--- LISTED RECORDS ---
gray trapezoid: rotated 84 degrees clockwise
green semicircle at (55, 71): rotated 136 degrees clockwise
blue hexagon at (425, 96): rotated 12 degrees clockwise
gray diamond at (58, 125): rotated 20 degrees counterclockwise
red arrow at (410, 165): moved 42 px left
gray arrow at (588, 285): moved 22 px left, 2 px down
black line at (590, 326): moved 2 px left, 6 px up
---
(DIRECTIONS):
Print out the whole of the material above exactly as it stands.

(RESULT FOR THIS EXERCISE):
gray trapezoid: rotated 84 degrees clockwise
green semicircle at (55, 71): rotated 136 degrees clockwise
blue hexagon at (425, 96): rotated 12 degrees clockwise
gray diamond at (58, 125): rotated 20 degrees counterclockwise
red arrow at (410, 165): moved 42 px left
gray arrow at (588, 285): moved 22 px left, 2 px down
black line at (590, 326): moved 2 px left, 6 px up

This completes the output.